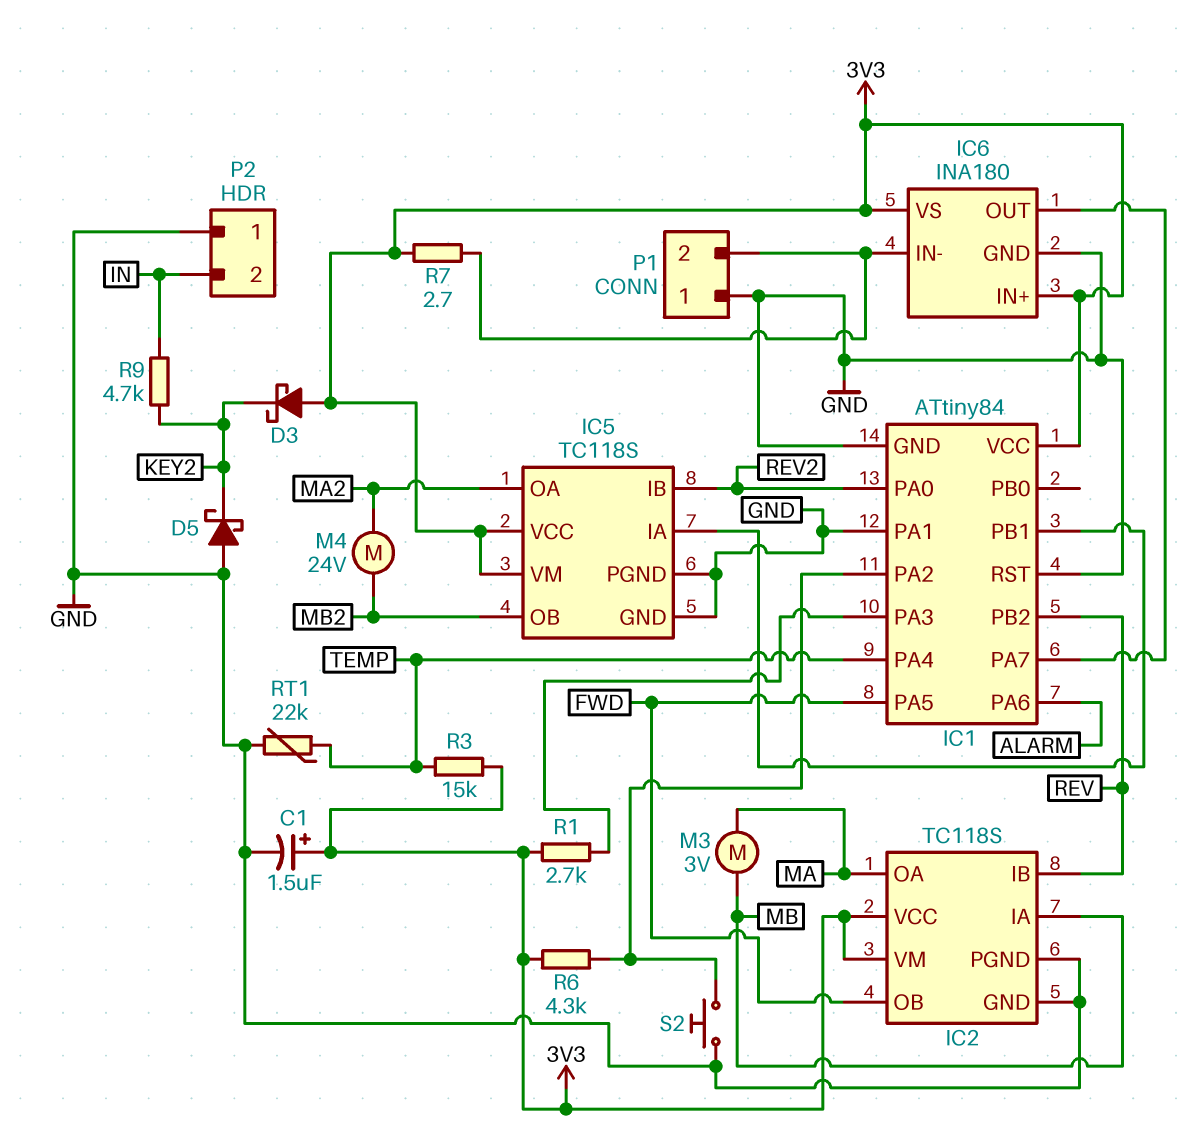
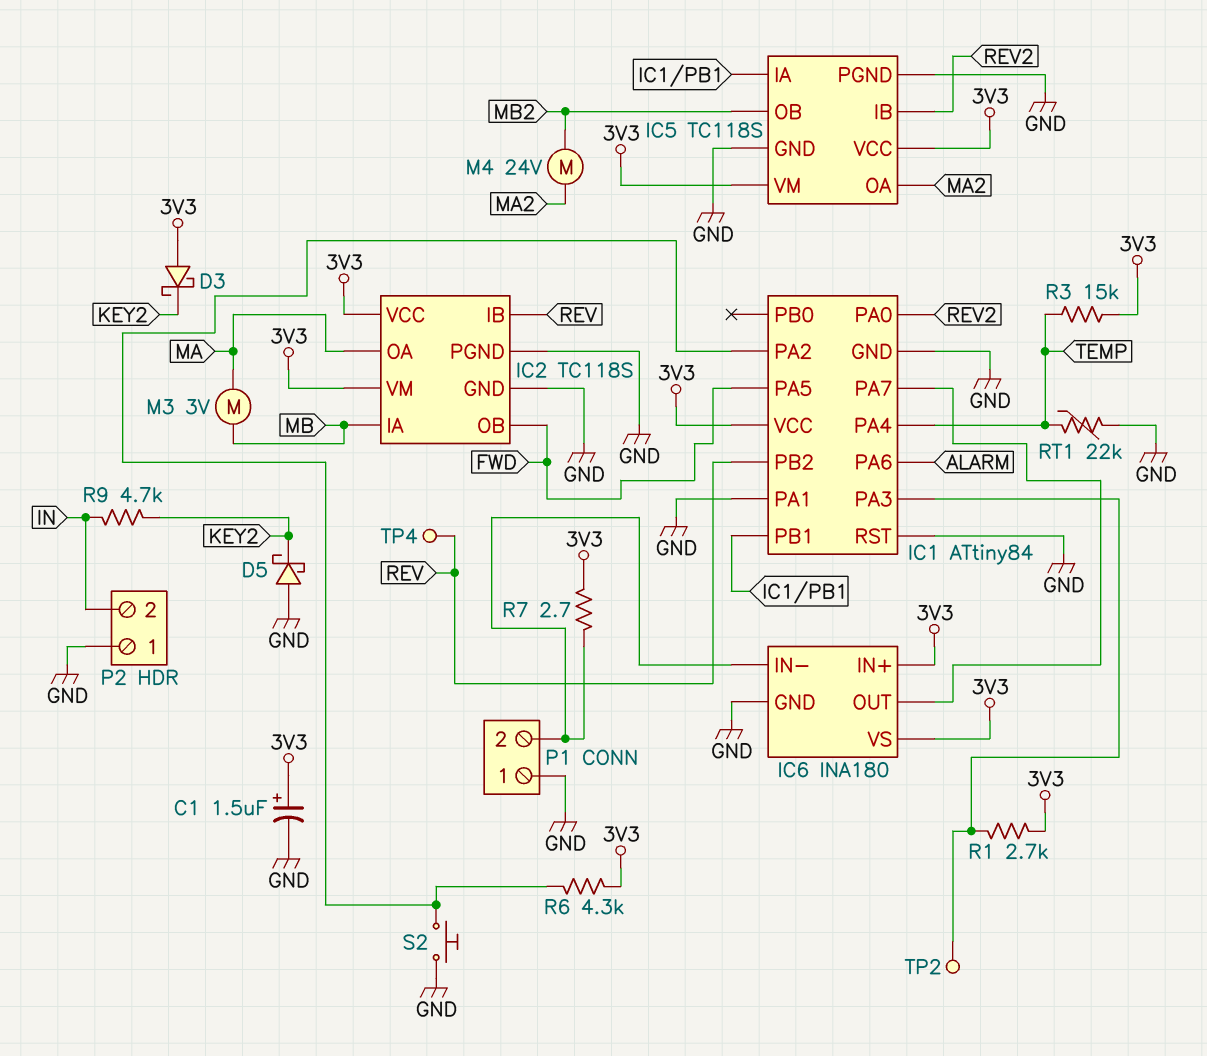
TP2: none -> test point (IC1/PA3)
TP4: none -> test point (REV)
################
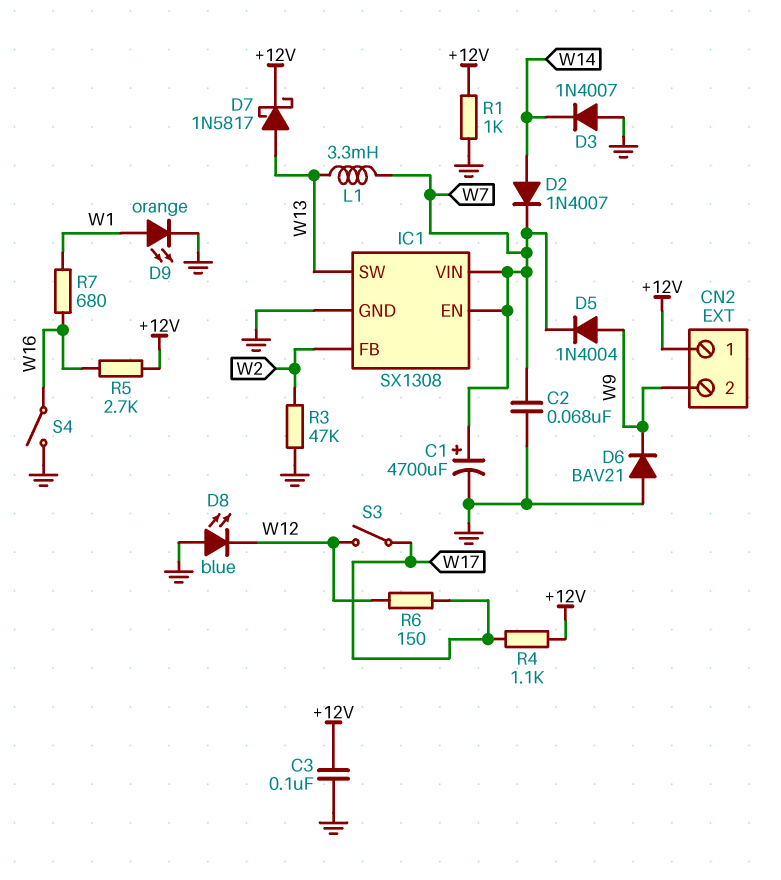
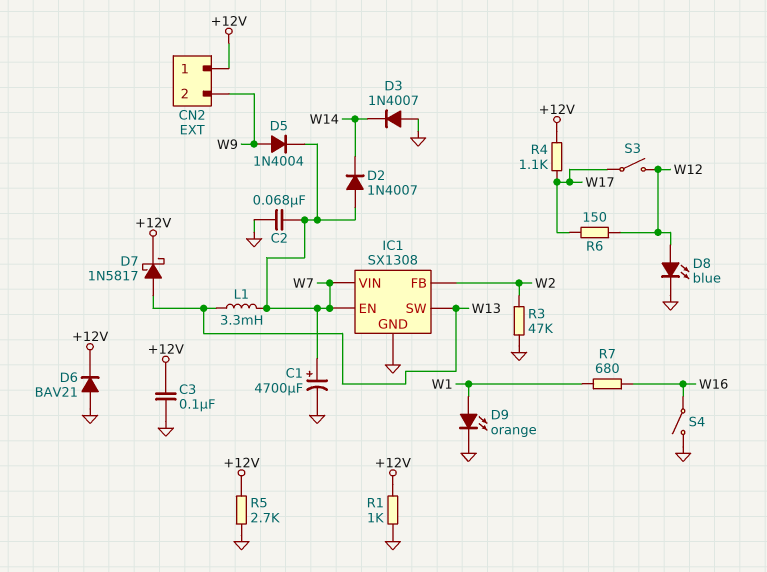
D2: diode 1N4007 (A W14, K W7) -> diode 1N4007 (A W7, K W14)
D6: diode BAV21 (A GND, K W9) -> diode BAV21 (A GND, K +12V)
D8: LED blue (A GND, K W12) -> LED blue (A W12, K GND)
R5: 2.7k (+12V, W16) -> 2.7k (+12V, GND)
################
■ ABOUT THIS EXERCISE:
Read through the lines above and collect those that contain the string "none".

■ ANSWER SECTION:
TP2: none -> test point (IC1/PA3)
TP4: none -> test point (REV)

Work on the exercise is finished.